__Exercise__.
Lines from the one containing "RTC pin SDA: MI -> A5" through the final line of the records below are needed, copied exactly, with no pictures.

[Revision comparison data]
· · ·
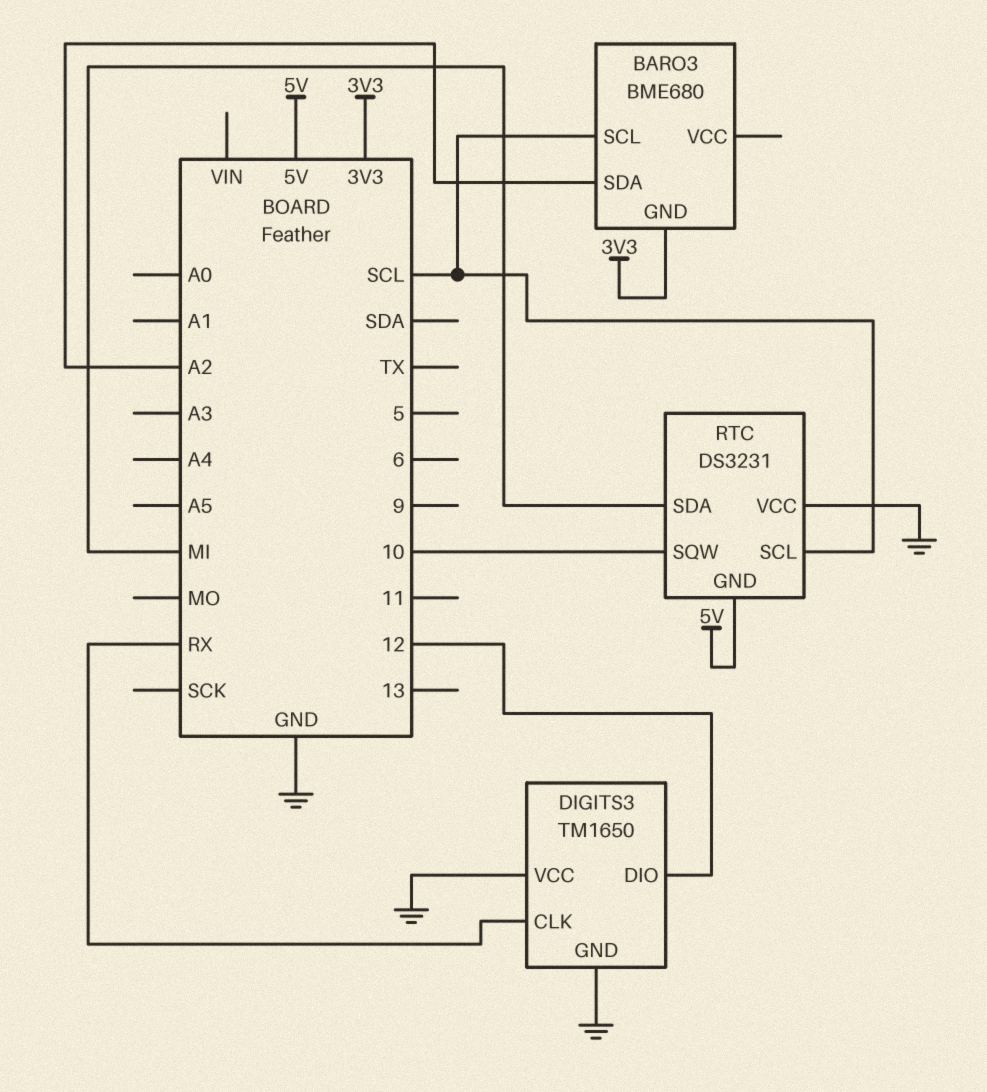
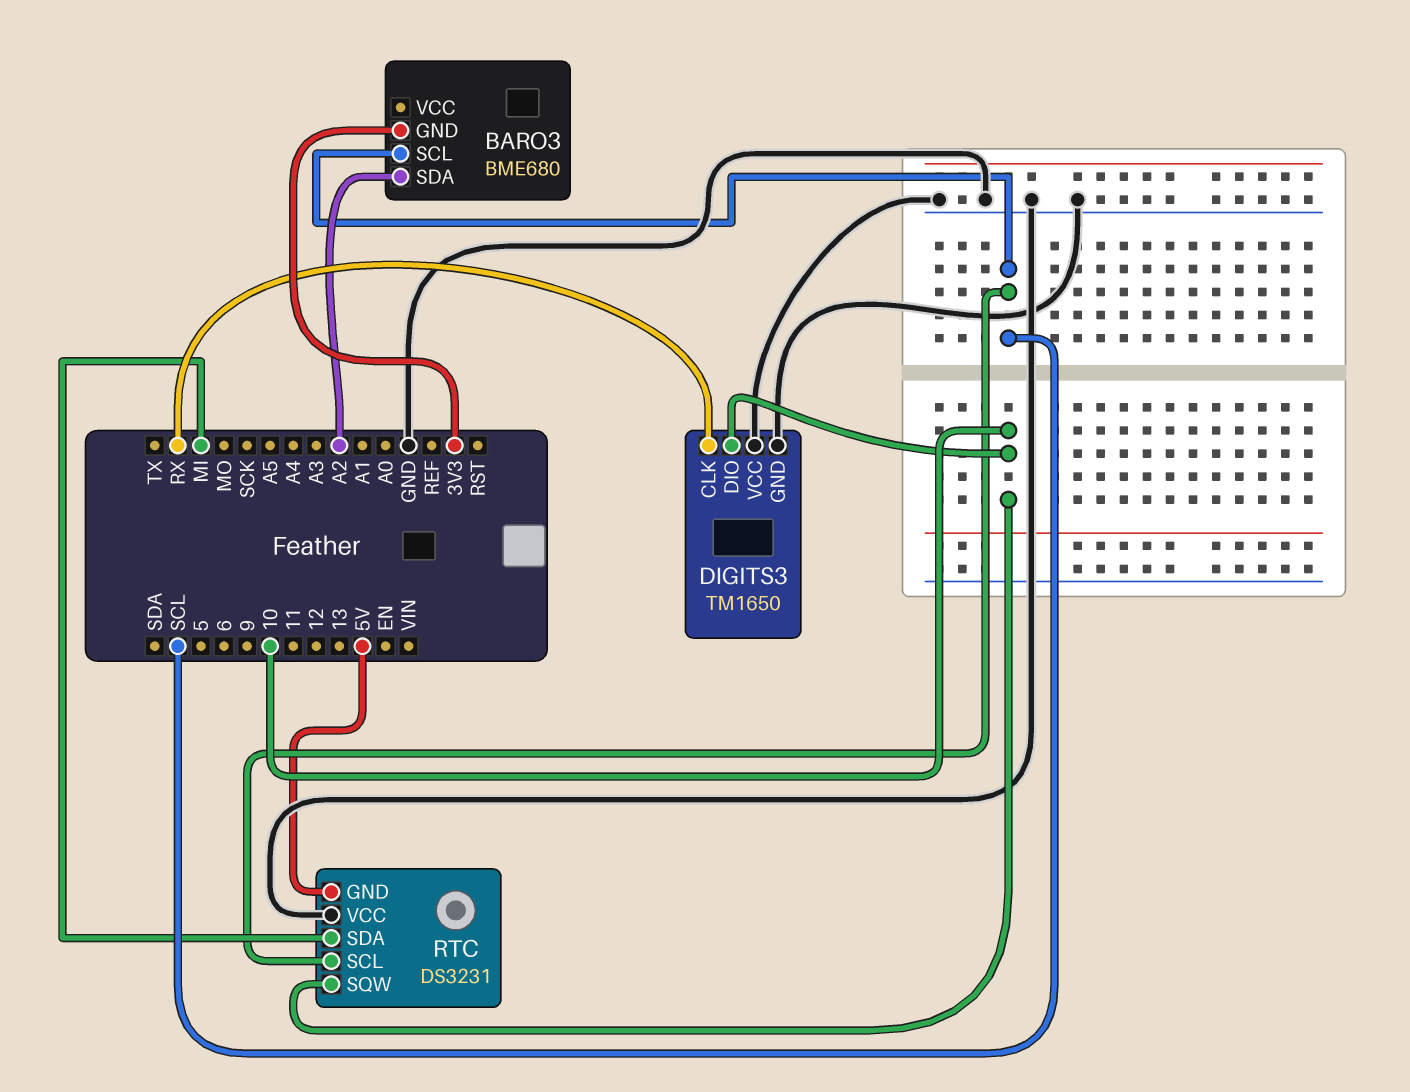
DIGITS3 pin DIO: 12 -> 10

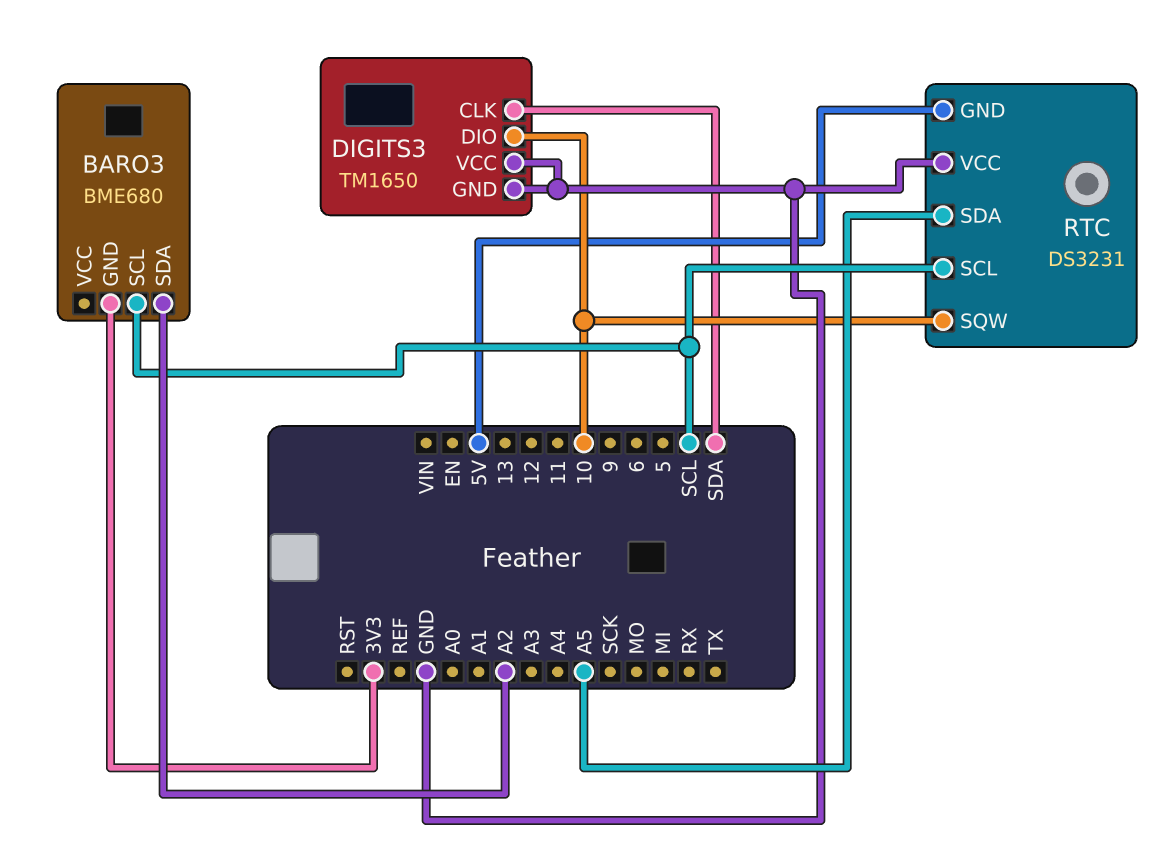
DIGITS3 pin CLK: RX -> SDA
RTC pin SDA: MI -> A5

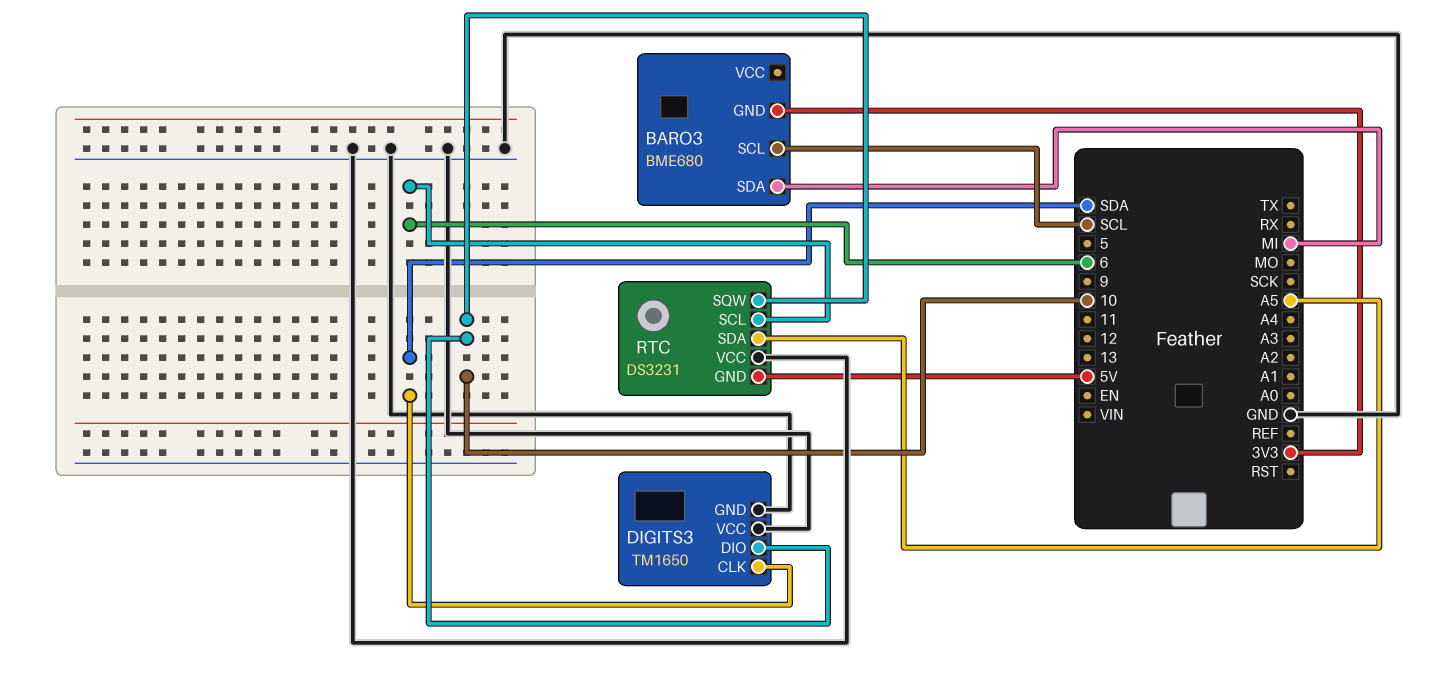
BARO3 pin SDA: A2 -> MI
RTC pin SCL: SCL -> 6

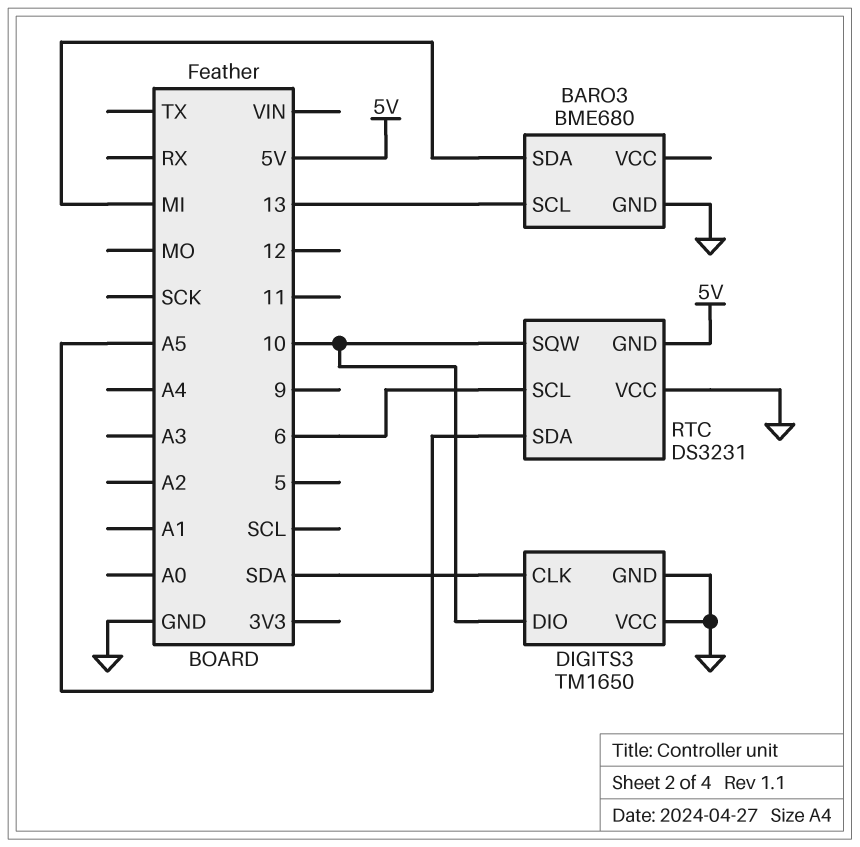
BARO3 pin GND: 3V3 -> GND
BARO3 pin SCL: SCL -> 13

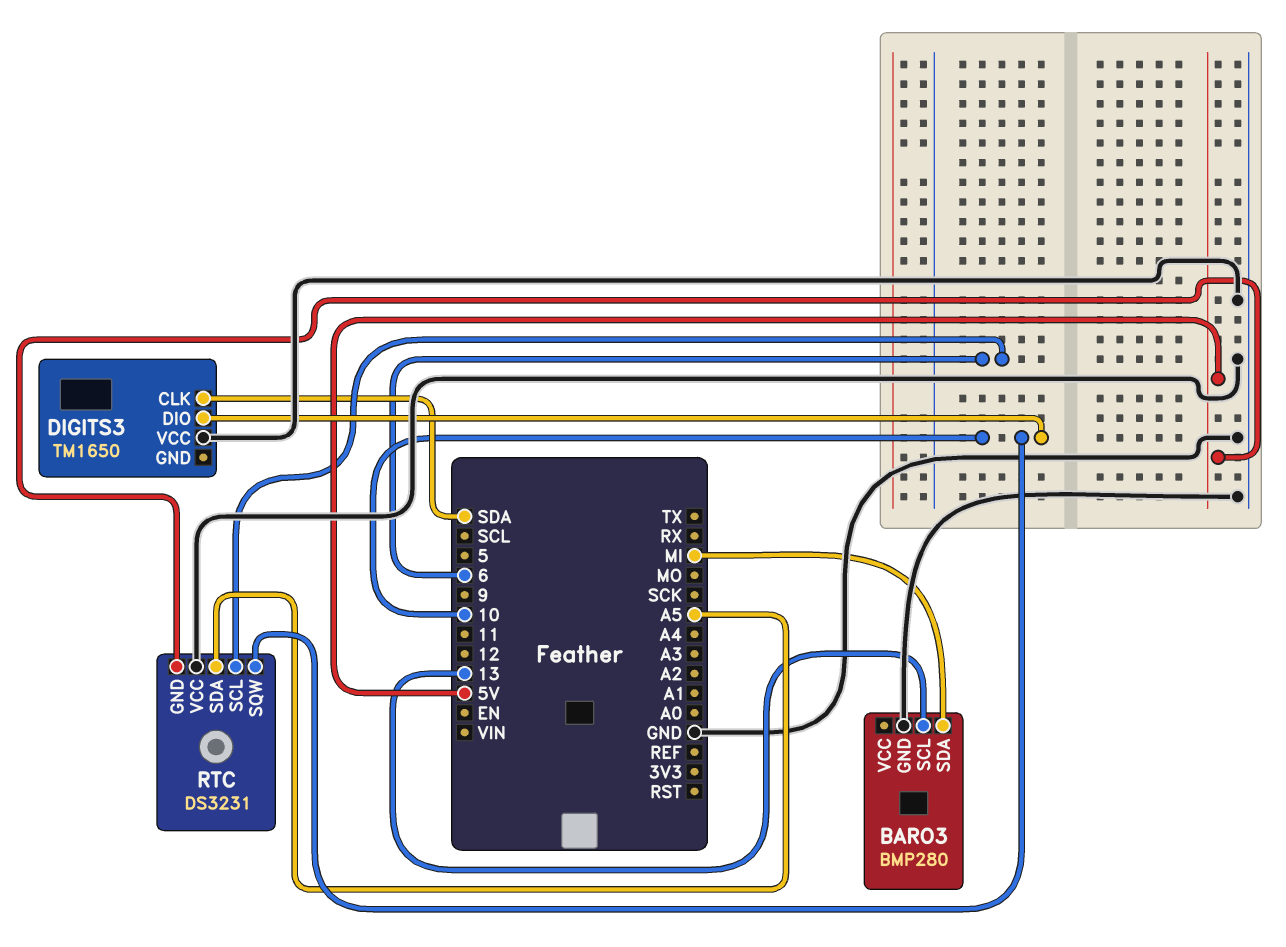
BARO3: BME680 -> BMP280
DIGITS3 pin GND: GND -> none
· · ·
__Task output__.
RTC pin SDA: MI -> A5

BARO3 pin SDA: A2 -> MI
RTC pin SCL: SCL -> 6

BARO3 pin GND: 3V3 -> GND
BARO3 pin SCL: SCL -> 13

BARO3: BME680 -> BMP280
DIGITS3 pin GND: GND -> none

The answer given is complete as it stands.